Scene difference descriptions
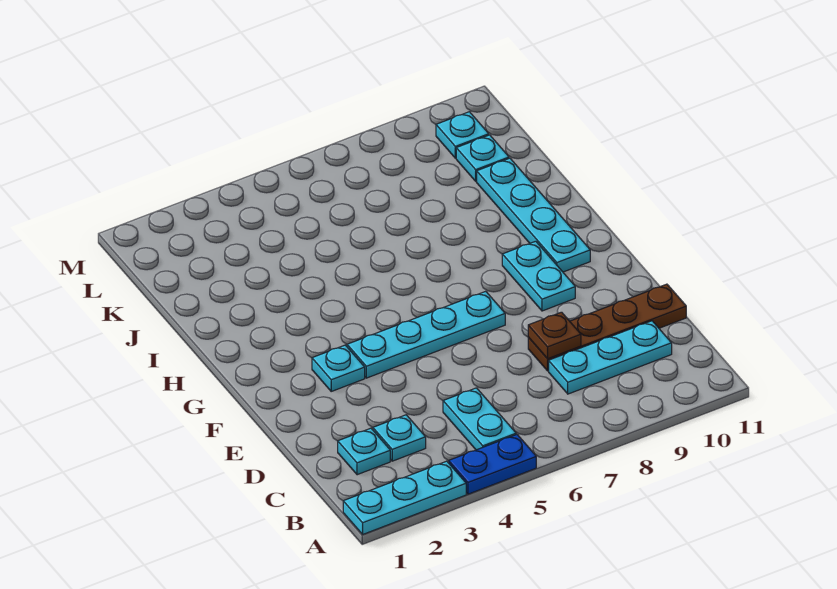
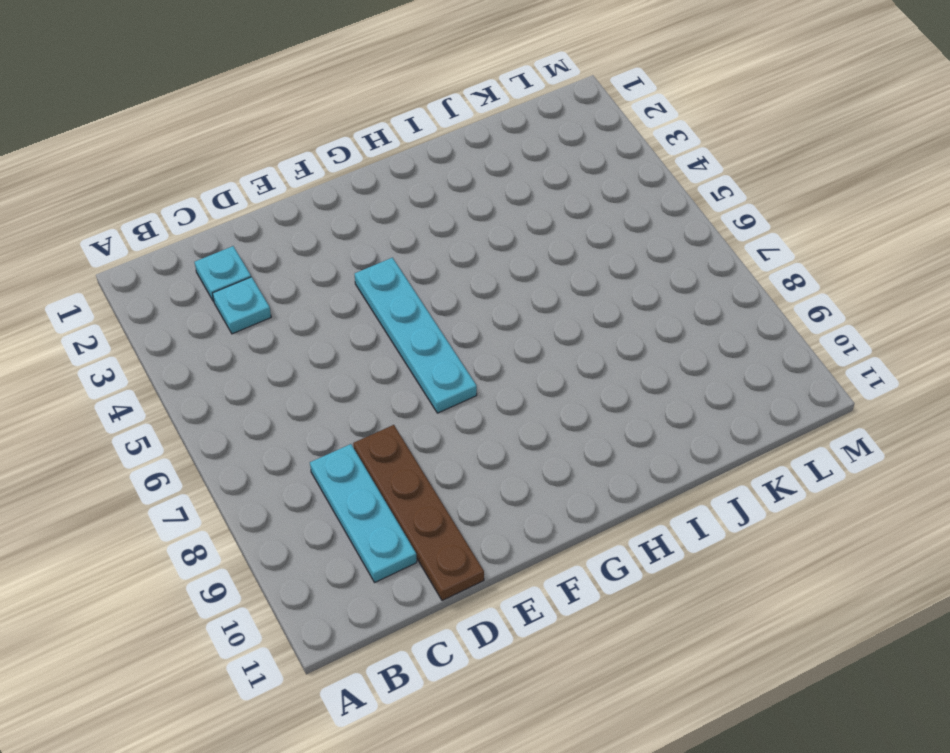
none -> cyan plate A1:A3 level 1
none -> blue plate A4:A5 level 1
none -> cyan plate B5:C5 level 1

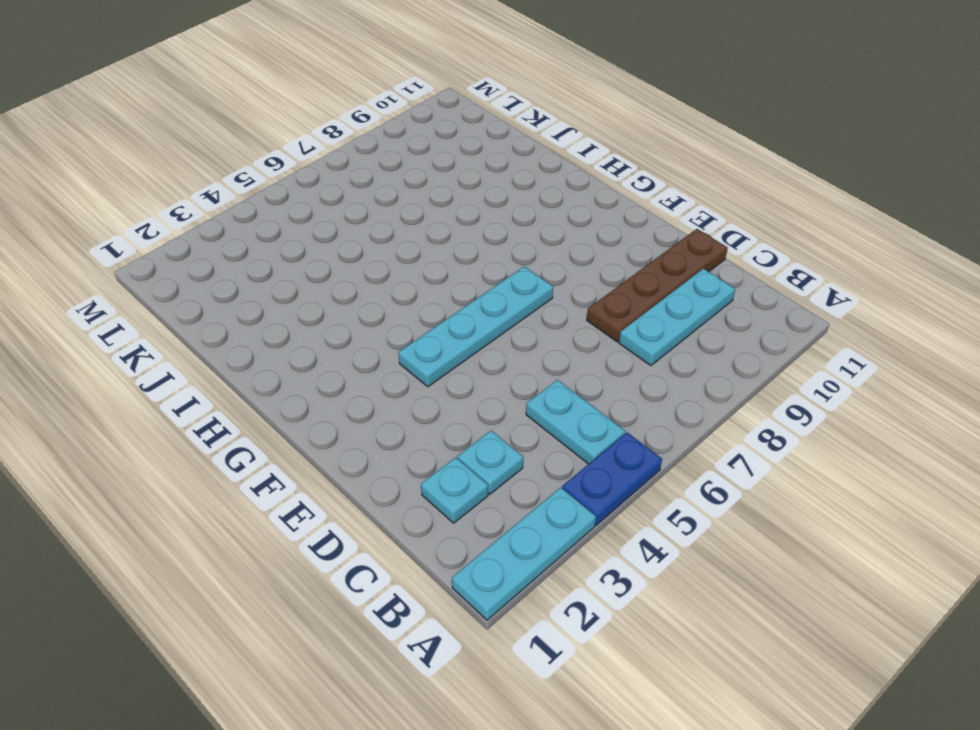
none -> cyan plate F3 level 1
none -> cyan plate F9:G9 level 1
none -> cyan plate G10:J10 level 1

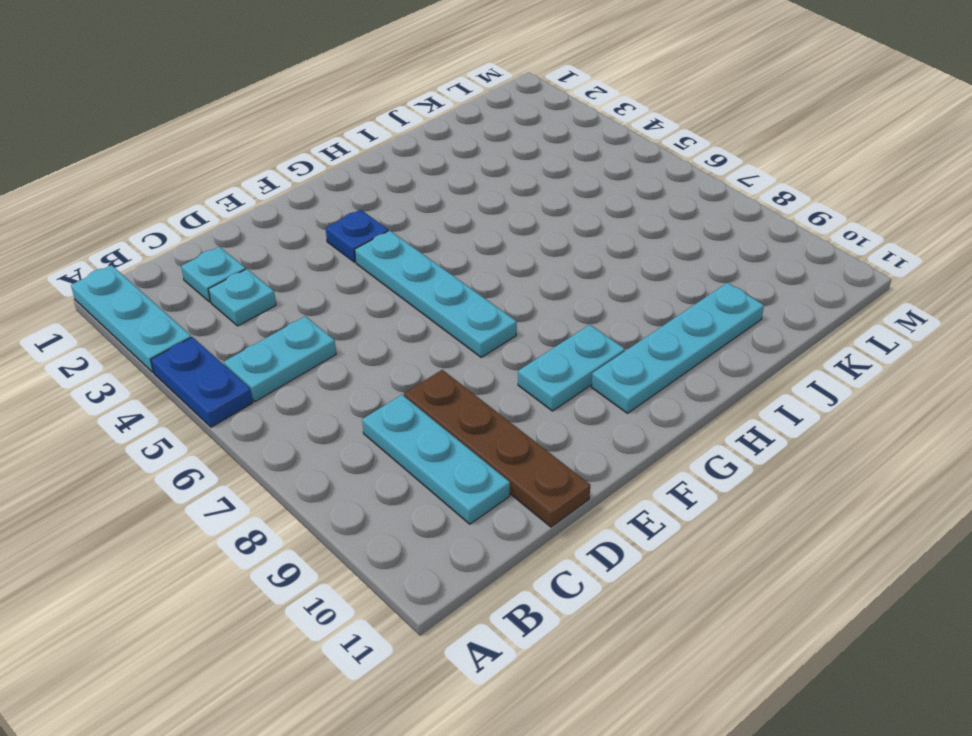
blue plate F3 level 1 -> cyan plate F3 level 1
none -> cyan plate K10 level 1
none -> cyan plate L10 level 1
none -> brown plate D8 level 2

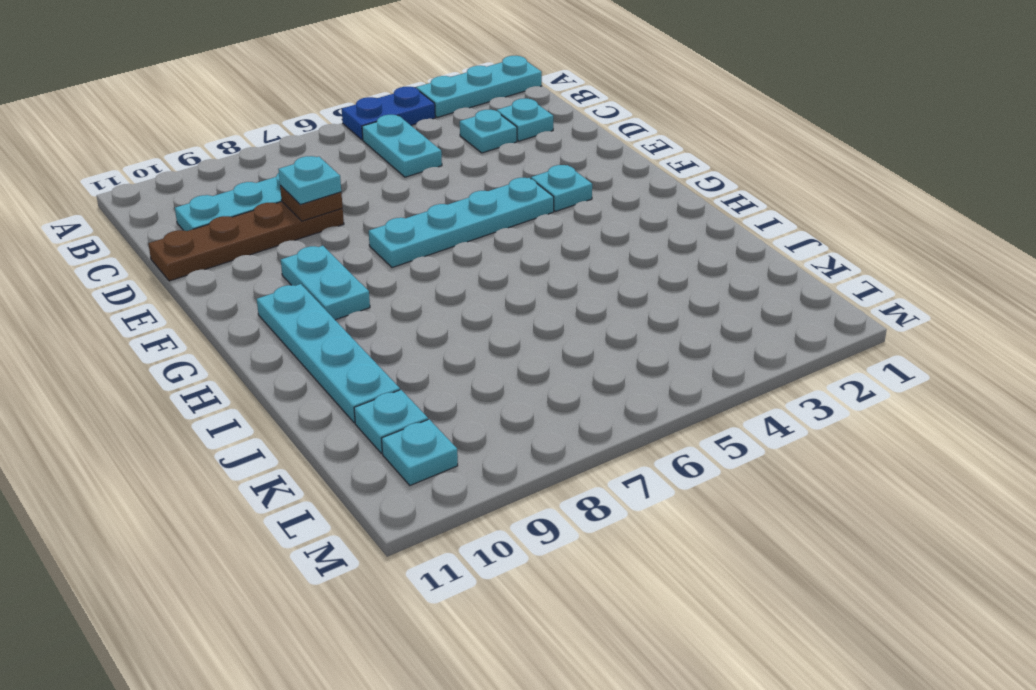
cyan plate D8 level 3 -> none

#### [WHAT THIS TASK INVOLVES]
Looking at the records above, extract only the lines from the one with "none -> cyan plate K10 level 1" through the last line, exactly, with the pictures left out.

#### [RESULT FOR THIS TASK]
none -> cyan plate K10 level 1
none -> cyan plate L10 level 1
none -> brown plate D8 level 2

cyan plate D8 level 3 -> none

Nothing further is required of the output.